### Aim of the task
Produce again, without any change, the lines running from the one with "RADIO pin SCK: A11 -> B8" through the final line of the data below, and only those.

### Source information
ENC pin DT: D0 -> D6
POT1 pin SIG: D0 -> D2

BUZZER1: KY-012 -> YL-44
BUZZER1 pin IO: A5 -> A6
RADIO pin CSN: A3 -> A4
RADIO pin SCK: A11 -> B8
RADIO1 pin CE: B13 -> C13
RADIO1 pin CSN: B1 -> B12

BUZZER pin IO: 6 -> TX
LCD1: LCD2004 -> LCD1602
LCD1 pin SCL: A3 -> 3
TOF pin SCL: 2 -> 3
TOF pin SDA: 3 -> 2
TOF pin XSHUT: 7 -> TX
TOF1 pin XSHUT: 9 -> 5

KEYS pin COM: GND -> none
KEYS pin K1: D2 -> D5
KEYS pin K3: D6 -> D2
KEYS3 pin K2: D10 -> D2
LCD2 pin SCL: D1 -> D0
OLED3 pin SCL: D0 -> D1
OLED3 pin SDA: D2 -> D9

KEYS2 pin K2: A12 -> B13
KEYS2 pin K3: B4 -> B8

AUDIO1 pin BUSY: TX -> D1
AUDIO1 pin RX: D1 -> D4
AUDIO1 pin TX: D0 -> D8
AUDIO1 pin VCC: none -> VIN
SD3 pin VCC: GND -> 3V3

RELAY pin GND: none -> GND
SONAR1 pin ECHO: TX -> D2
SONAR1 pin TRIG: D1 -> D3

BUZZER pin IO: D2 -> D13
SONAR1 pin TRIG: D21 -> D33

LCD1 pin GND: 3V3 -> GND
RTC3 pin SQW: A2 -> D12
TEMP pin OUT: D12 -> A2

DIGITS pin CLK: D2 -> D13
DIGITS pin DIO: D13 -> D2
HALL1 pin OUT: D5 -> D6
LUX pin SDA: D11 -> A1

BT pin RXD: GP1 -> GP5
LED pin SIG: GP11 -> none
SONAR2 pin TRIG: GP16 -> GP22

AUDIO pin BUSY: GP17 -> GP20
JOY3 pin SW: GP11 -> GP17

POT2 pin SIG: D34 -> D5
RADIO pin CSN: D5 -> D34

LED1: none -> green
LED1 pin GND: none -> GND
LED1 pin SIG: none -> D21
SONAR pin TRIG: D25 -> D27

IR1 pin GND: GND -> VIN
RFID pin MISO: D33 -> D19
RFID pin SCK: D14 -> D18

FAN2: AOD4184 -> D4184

### Expected answer
RADIO pin SCK: A11 -> B8
RADIO1 pin CE: B13 -> C13
RADIO1 pin CSN: B1 -> B12

BUZZER pin IO: 6 -> TX
LCD1: LCD2004 -> LCD1602
LCD1 pin SCL: A3 -> 3
TOF pin SCL: 2 -> 3
TOF pin SDA: 3 -> 2
TOF pin XSHUT: 7 -> TX
TOF1 pin XSHUT: 9 -> 5

KEYS pin COM: GND -> none
KEYS pin K1: D2 -> D5
KEYS pin K3: D6 -> D2
KEYS3 pin K2: D10 -> D2
LCD2 pin SCL: D1 -> D0
OLED3 pin SCL: D0 -> D1
OLED3 pin SDA: D2 -> D9

KEYS2 pin K2: A12 -> B13
KEYS2 pin K3: B4 -> B8

AUDIO1 pin BUSY: TX -> D1
AUDIO1 pin RX: D1 -> D4
AUDIO1 pin TX: D0 -> D8
AUDIO1 pin VCC: none -> VIN
SD3 pin VCC: GND -> 3V3

RELAY pin GND: none -> GND
SONAR1 pin ECHO: TX -> D2
SONAR1 pin TRIG: D1 -> D3

BUZZER pin IO: D2 -> D13
SONAR1 pin TRIG: D21 -> D33

LCD1 pin GND: 3V3 -> GND
RTC3 pin SQW: A2 -> D12
TEMP pin OUT: D12 -> A2

DIGITS pin CLK: D2 -> D13
DIGITS pin DIO: D13 -> D2
HALL1 pin OUT: D5 -> D6
LUX pin SDA: D11 -> A1

BT pin RXD: GP1 -> GP5
LED pin SIG: GP11 -> none
SONAR2 pin TRIG: GP16 -> GP22

AUDIO pin BUSY: GP17 -> GP20
JOY3 pin SW: GP11 -> GP17

POT2 pin SIG: D34 -> D5
RADIO pin CSN: D5 -> D34

LED1: none -> green
LED1 pin GND: none -> GND
LED1 pin SIG: none -> D21
SONAR pin TRIG: D25 -> D27

IR1 pin GND: GND -> VIN
RFID pin MISO: D33 -> D19
RFID pin SCK: D14 -> D18

FAN2: AOD4184 -> D4184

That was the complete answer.